ACTION ITEM
Please return each of the entries exactly, minus their pictures.

Coordinate-based object records:

────────

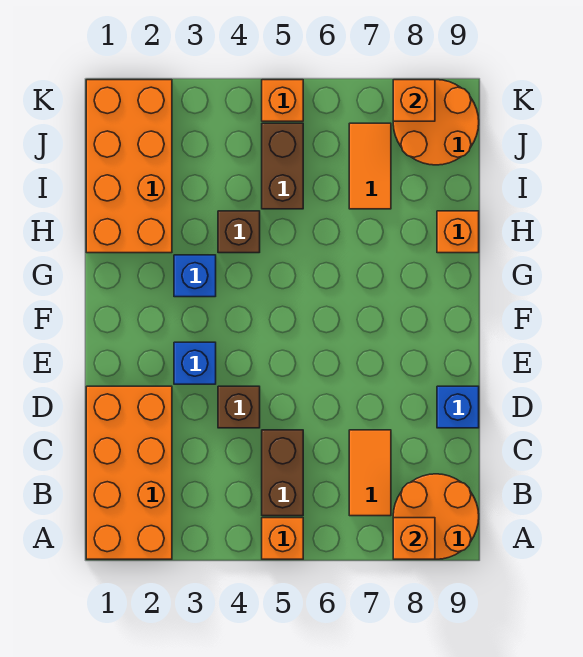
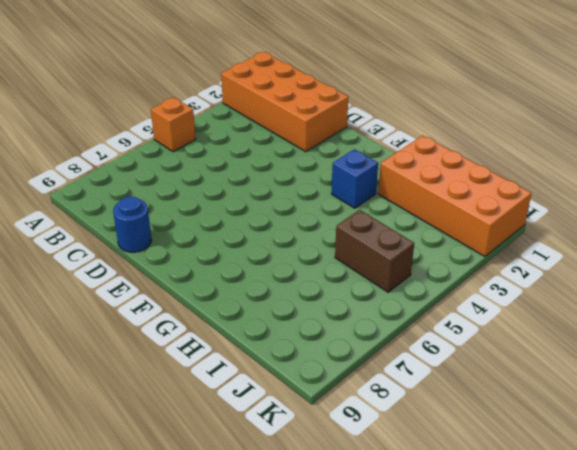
blue round brick D9 level 1 -> blue brick D9 level 1
none -> orange round brick A8:B9 level 1
none -> brown brick B5:C5 level 1
none -> orange tile B7:C7 level 1

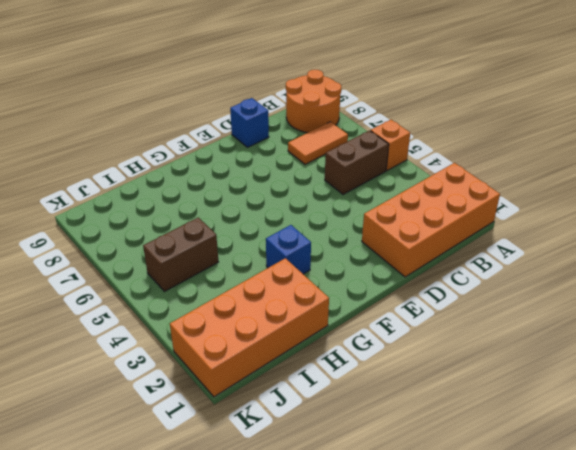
none -> brown brick D4 level 1
none -> blue brick E3 level 1
none -> brown brick H4 level 1

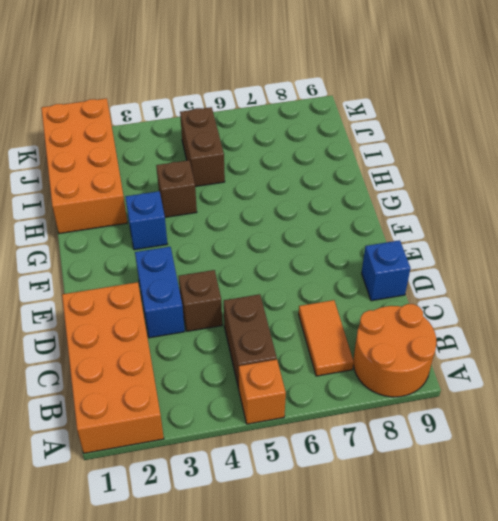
blue brick D3:E3 level 1 -> blue brick E3 level 1
none -> orange brick H9 level 1
none -> orange tile I7:J7 level 1
none -> orange round brick J8:K9 level 1

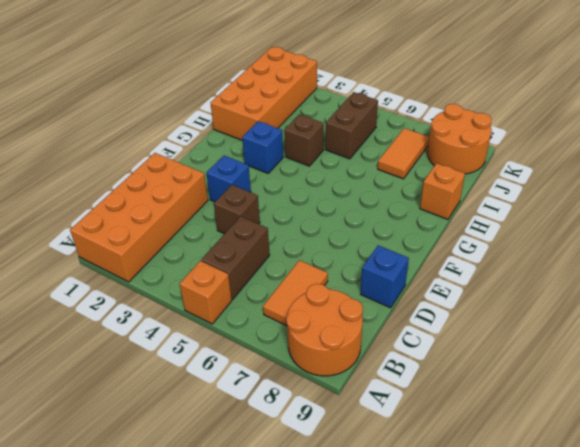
none -> orange brick K5 level 1
none -> orange brick A8 level 2
none -> orange brick K8 level 2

────────

RESPONSE
blue round brick D9 level 1 -> blue brick D9 level 1
none -> orange round brick A8:B9 level 1
none -> brown brick B5:C5 level 1
none -> orange tile B7:C7 level 1

none -> brown brick D4 level 1
none -> blue brick E3 level 1
none -> brown brick H4 level 1

blue brick D3:E3 level 1 -> blue brick E3 level 1
none -> orange brick H9 level 1
none -> orange tile I7:J7 level 1
none -> orange round brick J8:K9 level 1

none -> orange brick K5 level 1
none -> orange brick A8 level 2
none -> orange brick K8 level 2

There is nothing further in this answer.